Spatial object tracking data:
========================================

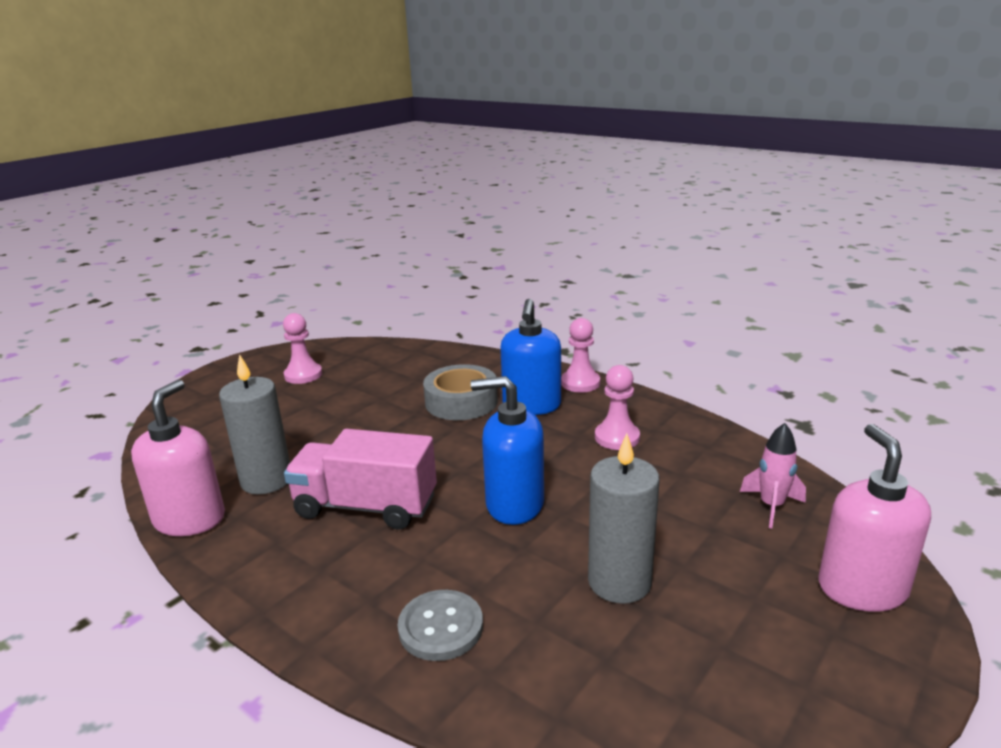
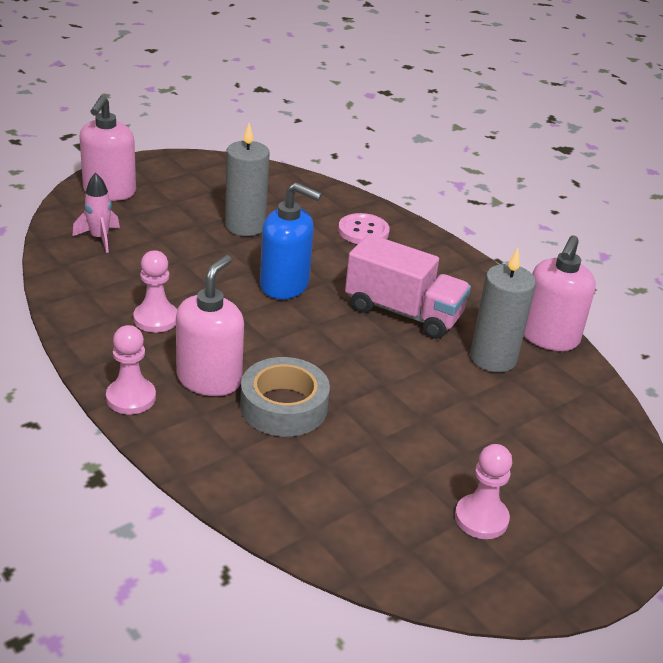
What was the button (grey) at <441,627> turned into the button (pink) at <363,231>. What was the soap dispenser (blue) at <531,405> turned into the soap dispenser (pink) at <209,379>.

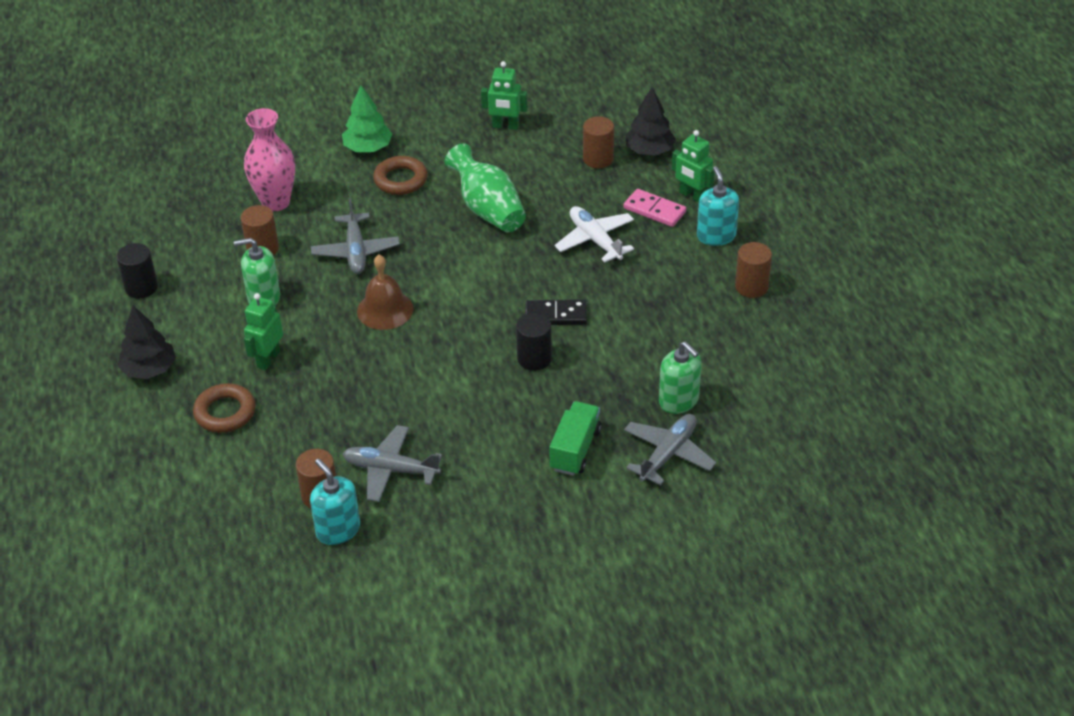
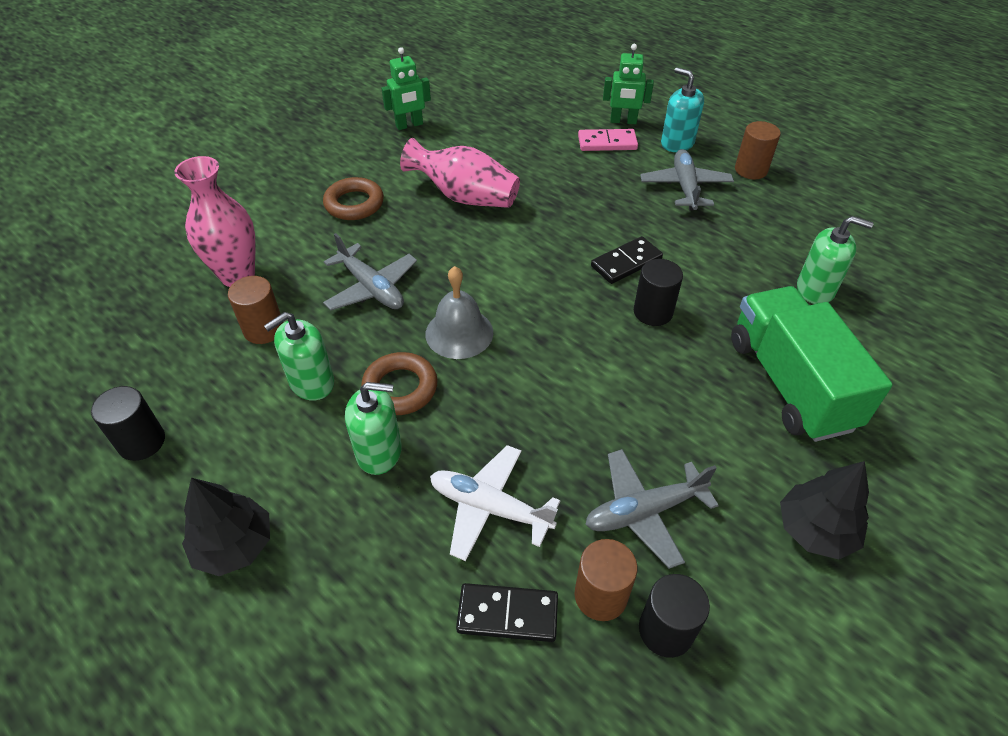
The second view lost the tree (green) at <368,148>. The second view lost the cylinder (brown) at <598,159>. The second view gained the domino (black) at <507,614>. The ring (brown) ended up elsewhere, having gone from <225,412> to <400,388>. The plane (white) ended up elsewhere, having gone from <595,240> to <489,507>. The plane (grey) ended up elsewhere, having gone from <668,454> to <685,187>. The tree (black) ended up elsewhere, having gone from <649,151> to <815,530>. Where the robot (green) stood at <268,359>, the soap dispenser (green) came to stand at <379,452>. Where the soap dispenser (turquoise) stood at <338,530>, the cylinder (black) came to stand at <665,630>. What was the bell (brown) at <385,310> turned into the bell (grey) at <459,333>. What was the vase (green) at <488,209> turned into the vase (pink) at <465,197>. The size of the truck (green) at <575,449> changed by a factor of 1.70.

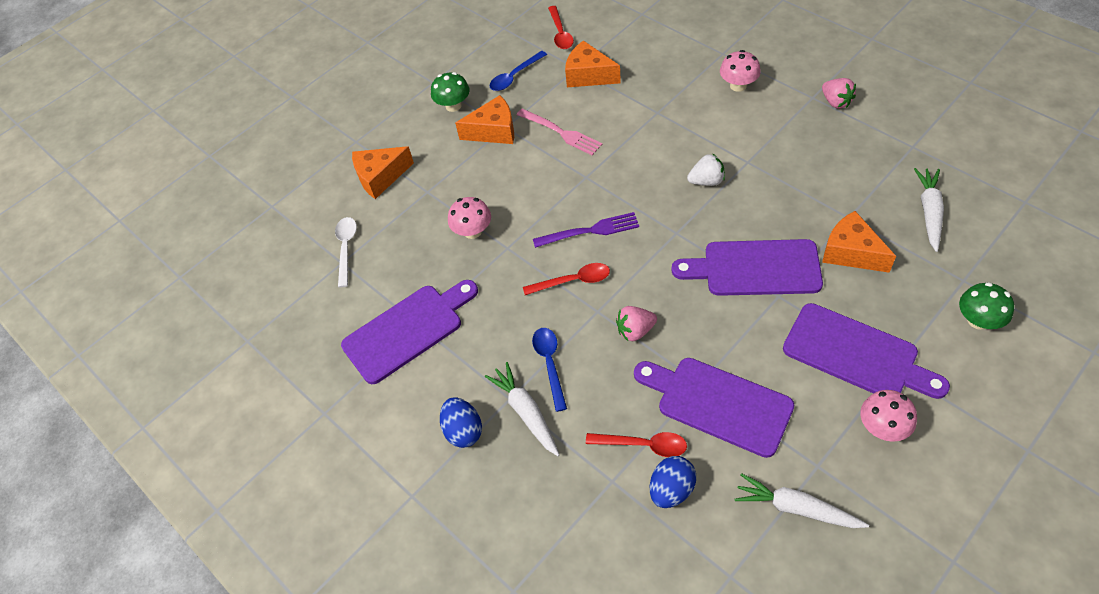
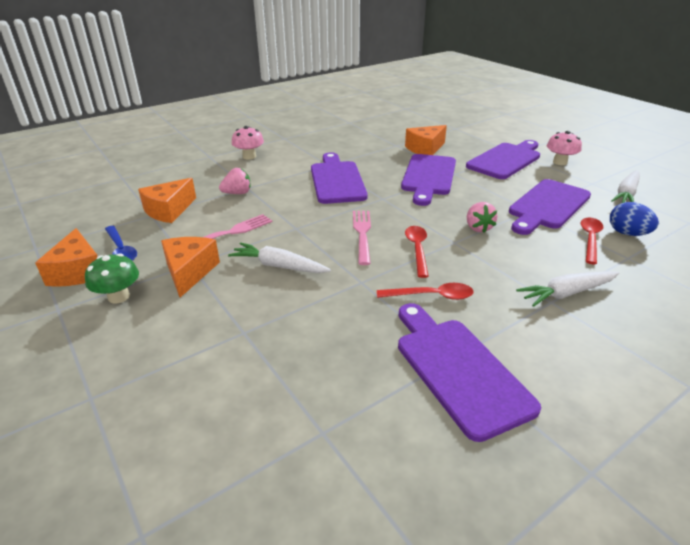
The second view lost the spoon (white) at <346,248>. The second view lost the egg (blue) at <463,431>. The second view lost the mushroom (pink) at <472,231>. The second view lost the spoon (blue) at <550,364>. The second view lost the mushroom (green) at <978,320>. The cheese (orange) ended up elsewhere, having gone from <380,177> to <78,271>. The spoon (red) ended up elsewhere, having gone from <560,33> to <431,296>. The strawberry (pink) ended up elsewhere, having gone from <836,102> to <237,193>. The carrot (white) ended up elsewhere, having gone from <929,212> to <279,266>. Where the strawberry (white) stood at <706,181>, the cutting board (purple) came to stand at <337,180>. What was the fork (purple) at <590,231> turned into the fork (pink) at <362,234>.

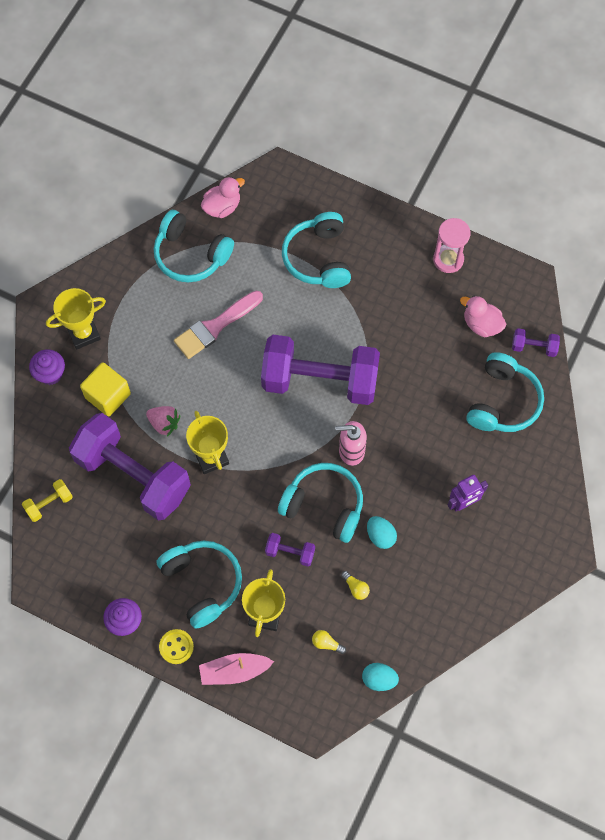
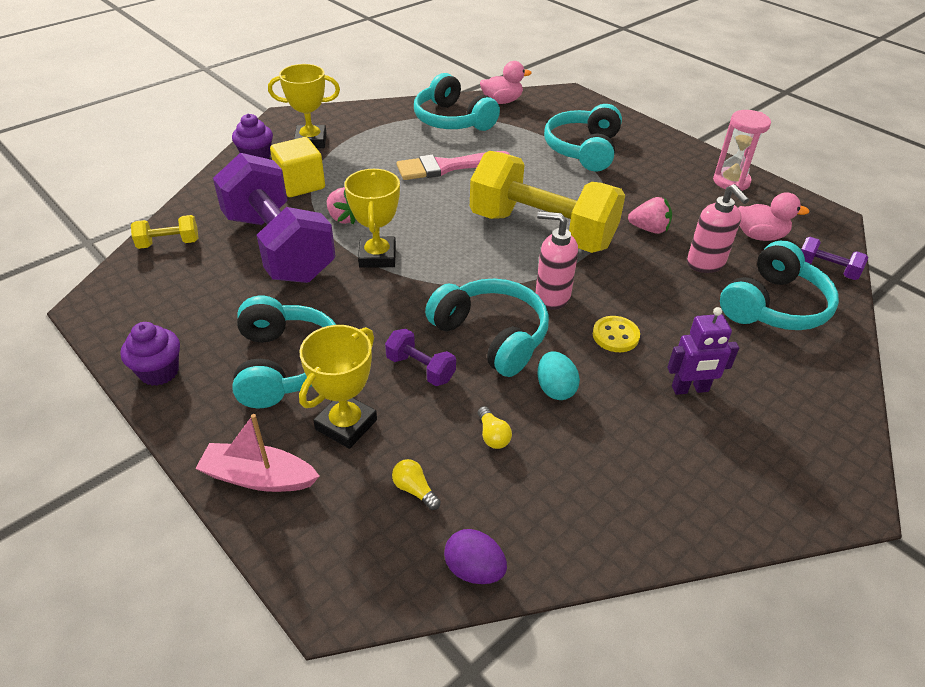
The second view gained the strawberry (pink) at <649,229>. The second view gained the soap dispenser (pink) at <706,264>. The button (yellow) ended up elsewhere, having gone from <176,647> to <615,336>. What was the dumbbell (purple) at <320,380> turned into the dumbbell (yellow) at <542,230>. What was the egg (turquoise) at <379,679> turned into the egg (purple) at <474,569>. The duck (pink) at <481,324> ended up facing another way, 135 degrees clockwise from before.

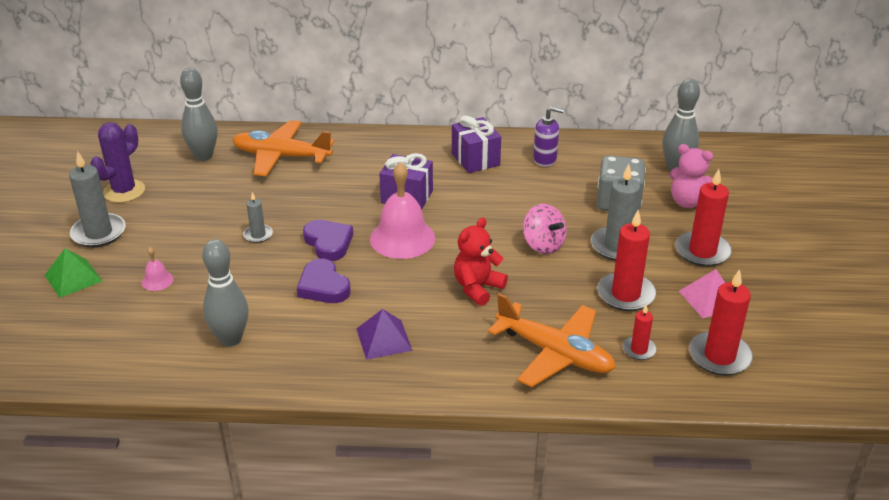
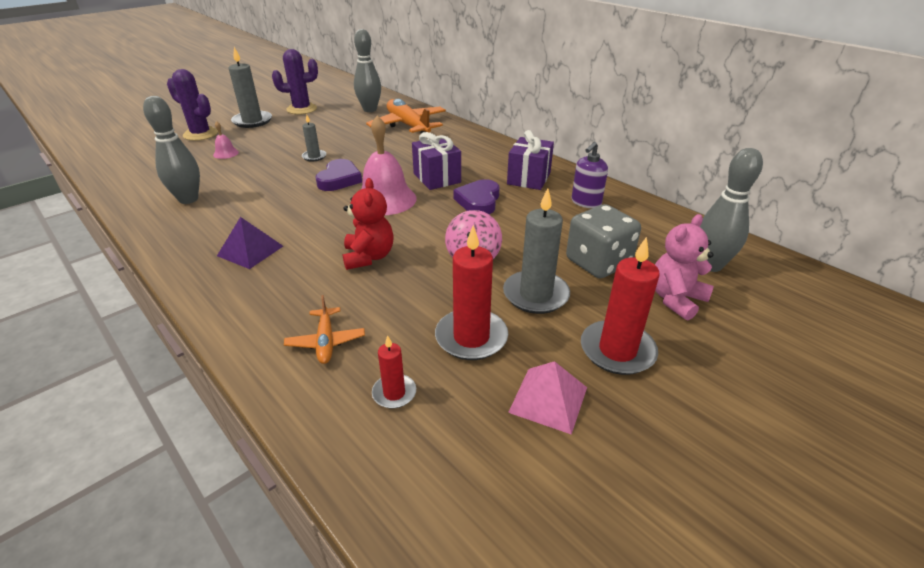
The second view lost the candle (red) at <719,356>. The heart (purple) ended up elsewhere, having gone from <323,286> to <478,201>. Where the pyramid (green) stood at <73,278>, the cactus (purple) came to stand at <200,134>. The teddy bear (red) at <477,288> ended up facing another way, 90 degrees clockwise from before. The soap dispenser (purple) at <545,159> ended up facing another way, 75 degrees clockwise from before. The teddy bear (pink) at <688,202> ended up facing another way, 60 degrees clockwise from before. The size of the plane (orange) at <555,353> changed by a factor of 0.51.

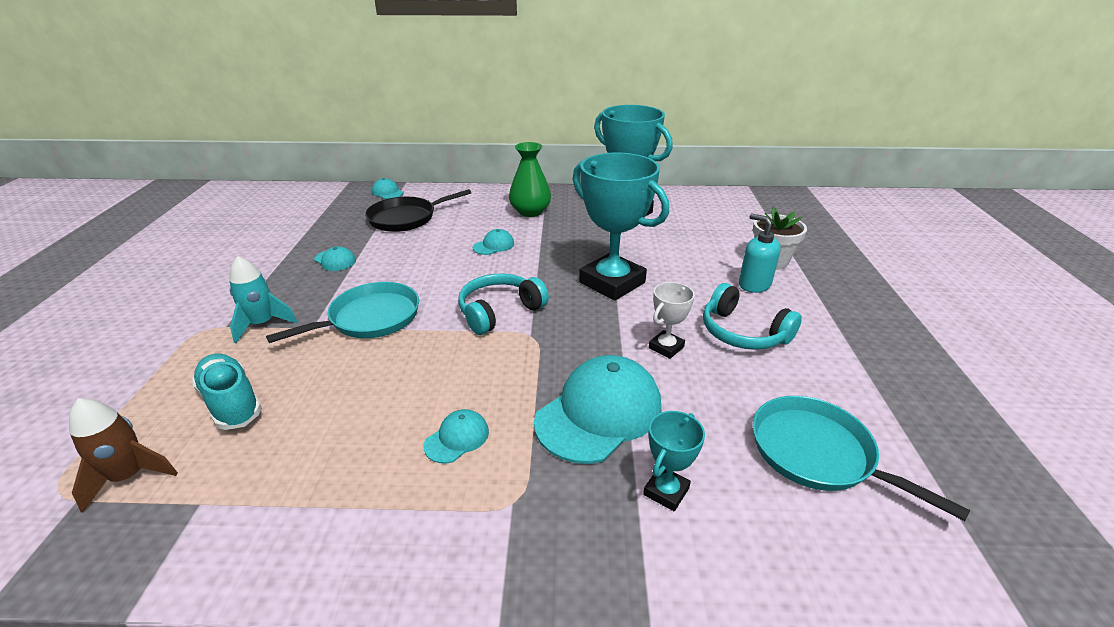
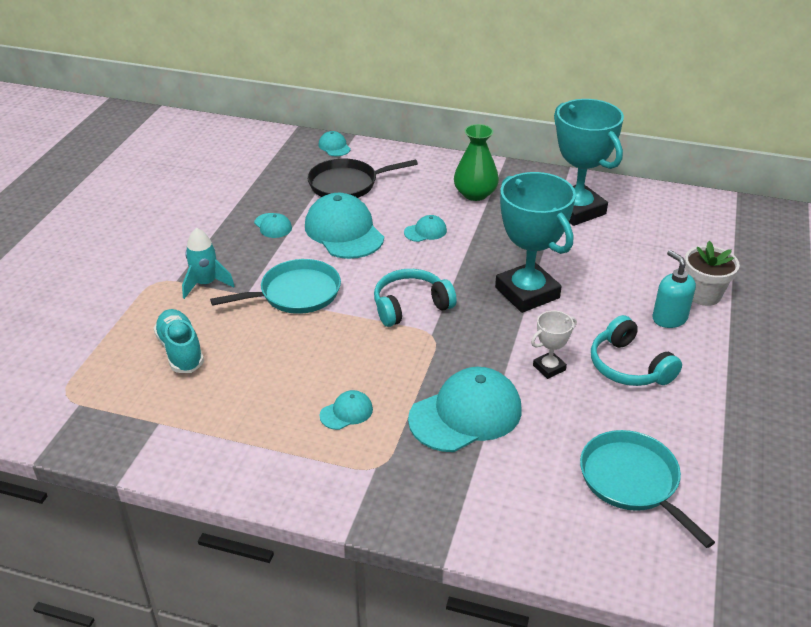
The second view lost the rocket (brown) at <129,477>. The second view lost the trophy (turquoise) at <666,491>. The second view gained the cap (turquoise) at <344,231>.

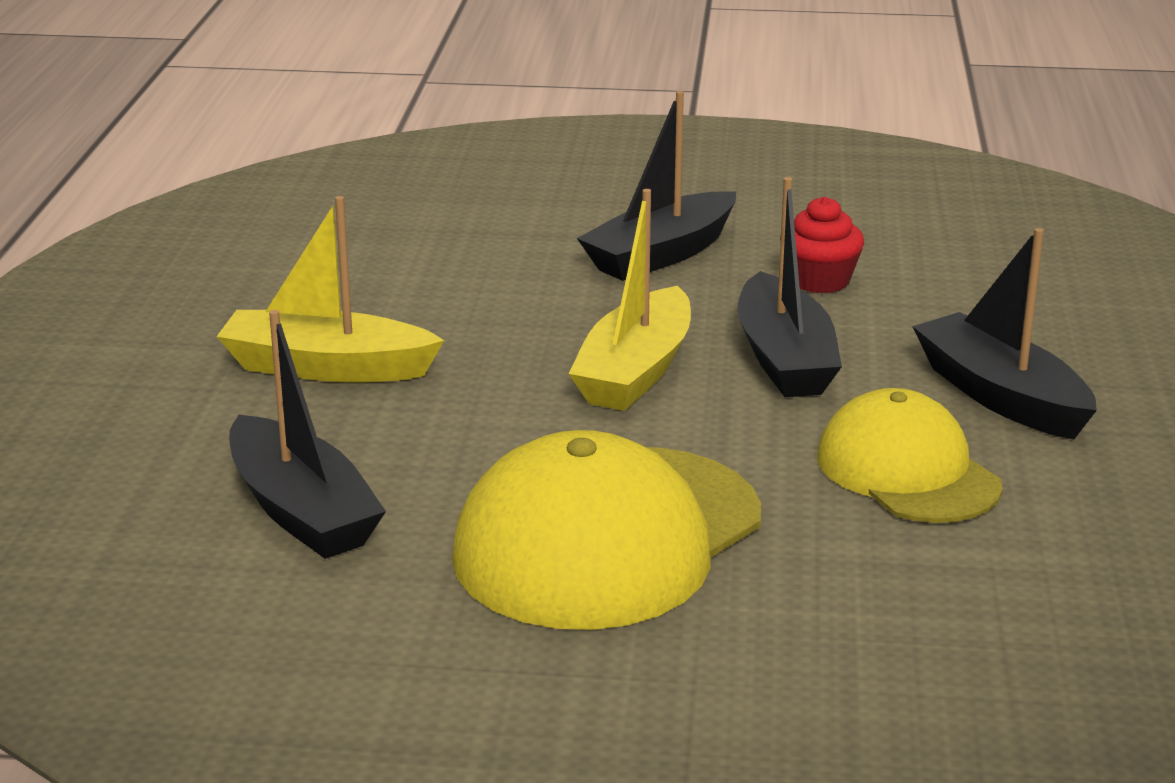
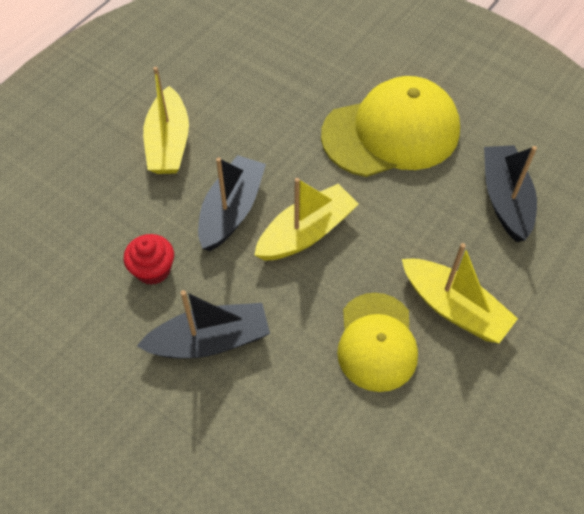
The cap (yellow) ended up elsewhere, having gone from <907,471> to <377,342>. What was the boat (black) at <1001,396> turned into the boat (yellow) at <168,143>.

========================================

Your instructions:
Take every line above that includes the string "blue" and return it.

Solution for this exercise:
What was the button (grey) at <441,627> turned into the button (pink) at <363,231>. What was the soap dispenser (blue) at <531,405> turned into the soap dispenser (pink) at <209,379>.
The second view lost the spoon (white) at <346,248>. The second view lost the egg (blue) at <463,431>. The second view lost the mushroom (pink) at <472,231>. The second view lost the spoon (blue) at <550,364>. The second view lost the mushroom (green) at <978,320>. The cheese (orange) ended up elsewhere, having gone from <380,177> to <78,271>. The spoon (red) ended up elsewhere, having gone from <560,33> to <431,296>. The strawberry (pink) ended up elsewhere, having gone from <836,102> to <237,193>. The carrot (white) ended up elsewhere, having gone from <929,212> to <279,266>. Where the strawberry (white) stood at <706,181>, the cutting board (purple) came to stand at <337,180>. What was the fork (purple) at <590,231> turned into the fork (pink) at <362,234>.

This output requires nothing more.